Scene difference descriptions:
···

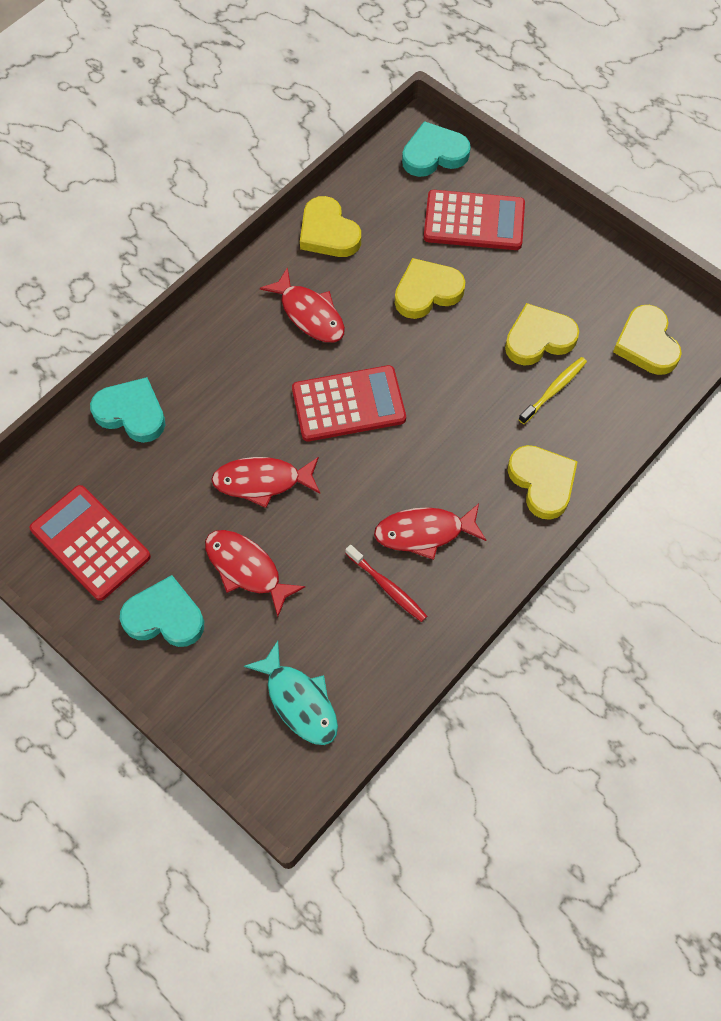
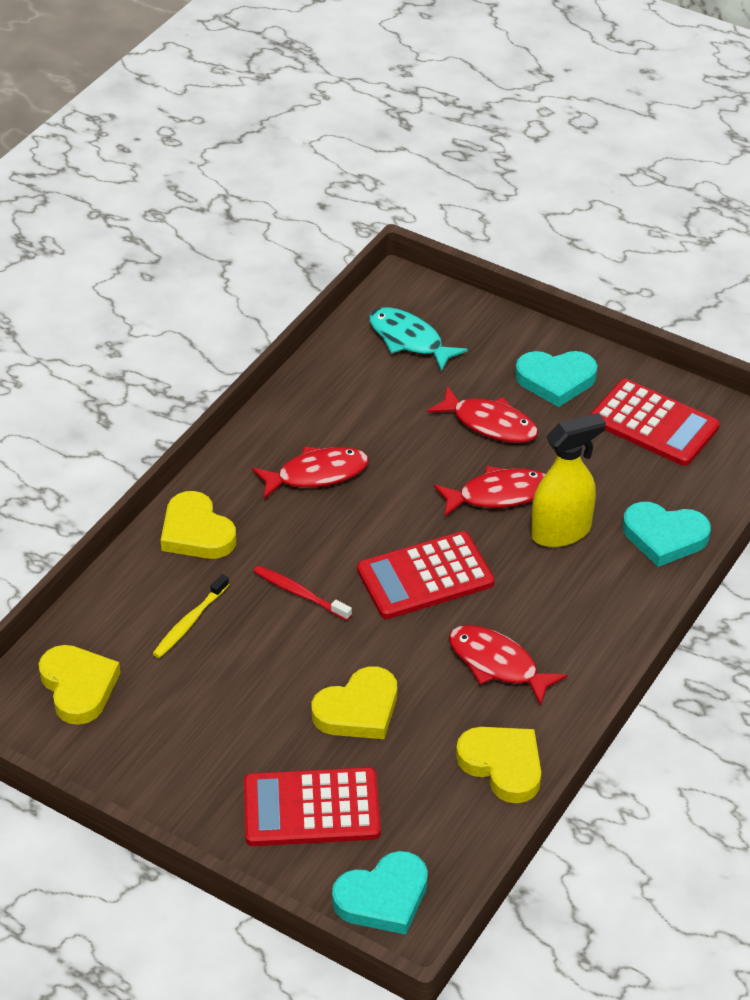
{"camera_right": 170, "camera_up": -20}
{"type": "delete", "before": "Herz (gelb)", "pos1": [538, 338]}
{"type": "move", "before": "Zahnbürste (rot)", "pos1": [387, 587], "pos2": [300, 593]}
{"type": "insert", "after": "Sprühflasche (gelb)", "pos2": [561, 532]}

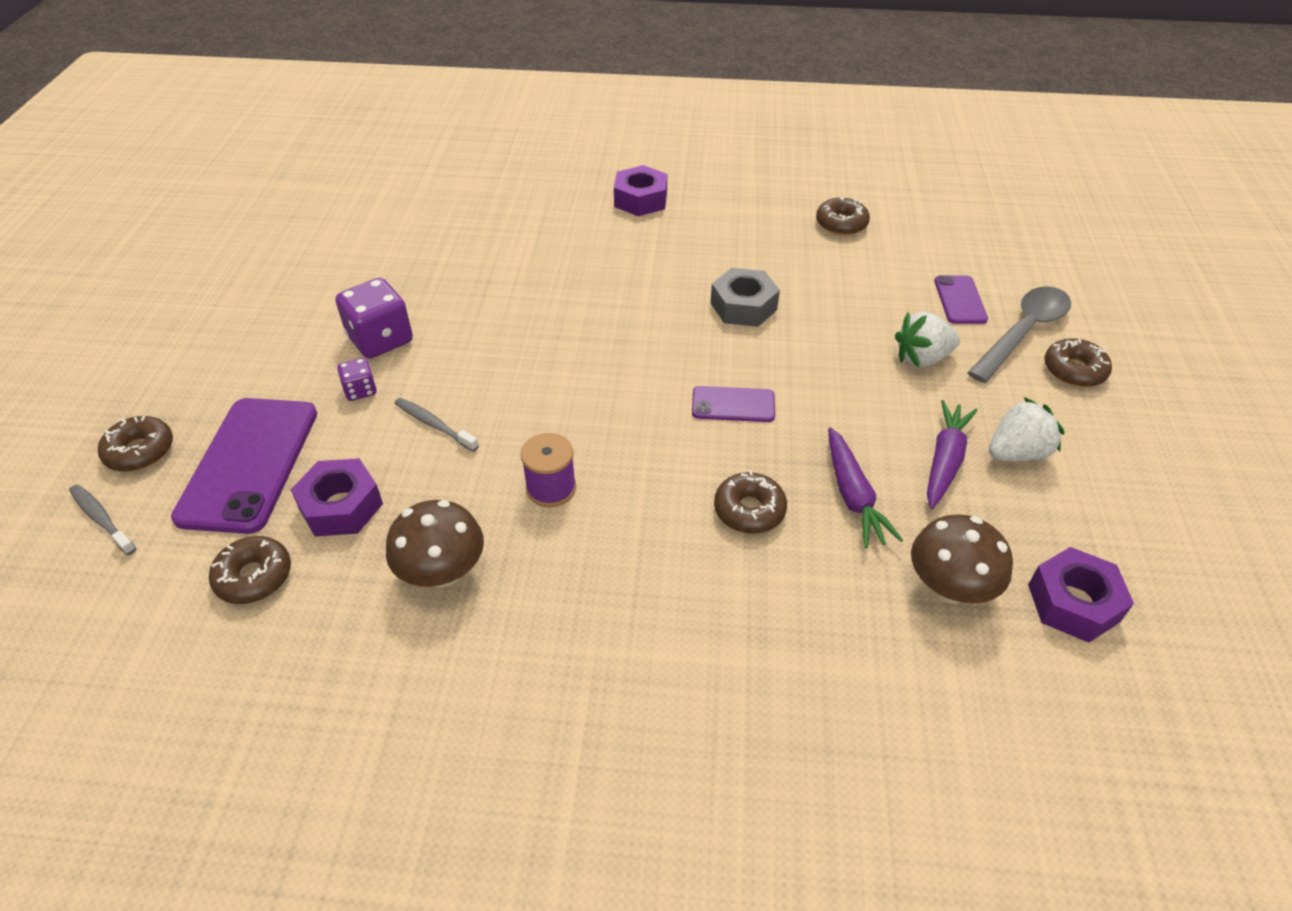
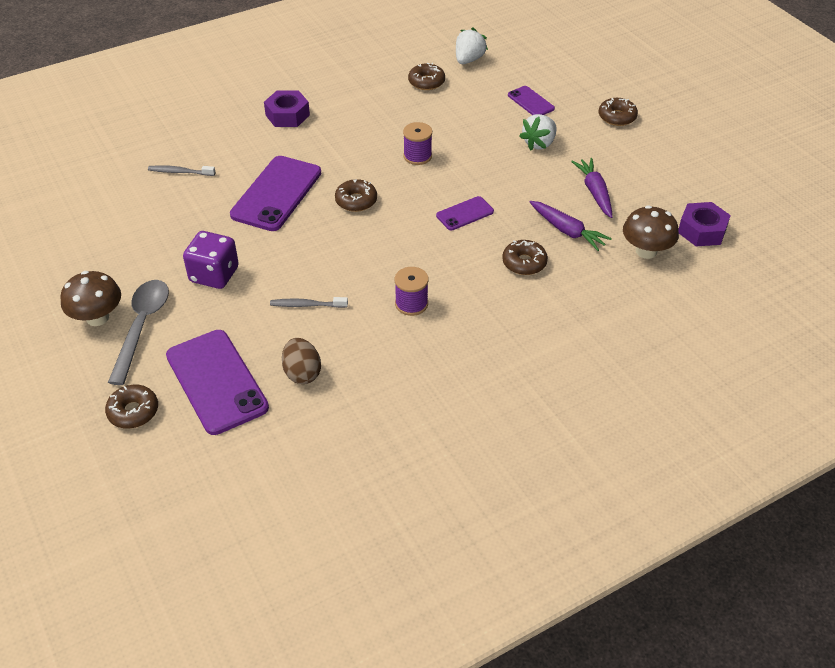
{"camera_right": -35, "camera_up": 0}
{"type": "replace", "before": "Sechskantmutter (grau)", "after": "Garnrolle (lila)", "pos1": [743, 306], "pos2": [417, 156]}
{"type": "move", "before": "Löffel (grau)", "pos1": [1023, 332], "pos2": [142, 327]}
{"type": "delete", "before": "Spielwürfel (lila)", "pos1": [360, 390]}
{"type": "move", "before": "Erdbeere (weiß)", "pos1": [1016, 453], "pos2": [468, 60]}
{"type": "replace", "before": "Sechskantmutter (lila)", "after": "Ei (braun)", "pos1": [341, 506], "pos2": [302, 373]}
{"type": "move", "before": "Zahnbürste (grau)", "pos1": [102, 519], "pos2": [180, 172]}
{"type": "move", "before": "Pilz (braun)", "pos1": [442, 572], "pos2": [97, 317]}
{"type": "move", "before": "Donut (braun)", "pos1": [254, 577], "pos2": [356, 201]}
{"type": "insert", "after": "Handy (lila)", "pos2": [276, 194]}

···

• [Your assignment] Write out each entry word for word, images excluded.

• [Answer box]
{"camera_right": 170, "camera_up": -20}
{"type": "delete", "before": "Herz (gelb)", "pos1": [538, 338]}
{"type": "move", "before": "Zahnbürste (rot)", "pos1": [387, 587], "pos2": [300, 593]}
{"type": "insert", "after": "Sprühflasche (gelb)", "pos2": [561, 532]}

{"camera_right": -35, "camera_up": 0}
{"type": "replace", "before": "Sechskantmutter (grau)", "after": "Garnrolle (lila)", "pos1": [743, 306], "pos2": [417, 156]}
{"type": "move", "before": "Löffel (grau)", "pos1": [1023, 332], "pos2": [142, 327]}
{"type": "delete", "before": "Spielwürfel (lila)", "pos1": [360, 390]}
{"type": "move", "before": "Erdbeere (weiß)", "pos1": [1016, 453], "pos2": [468, 60]}
{"type": "replace", "before": "Sechskantmutter (lila)", "after": "Ei (braun)", "pos1": [341, 506], "pos2": [302, 373]}
{"type": "move", "before": "Zahnbürste (grau)", "pos1": [102, 519], "pos2": [180, 172]}
{"type": "move", "before": "Pilz (braun)", "pos1": [442, 572], "pos2": [97, 317]}
{"type": "move", "before": "Donut (braun)", "pos1": [254, 577], "pos2": [356, 201]}
{"type": "insert", "after": "Handy (lila)", "pos2": [276, 194]}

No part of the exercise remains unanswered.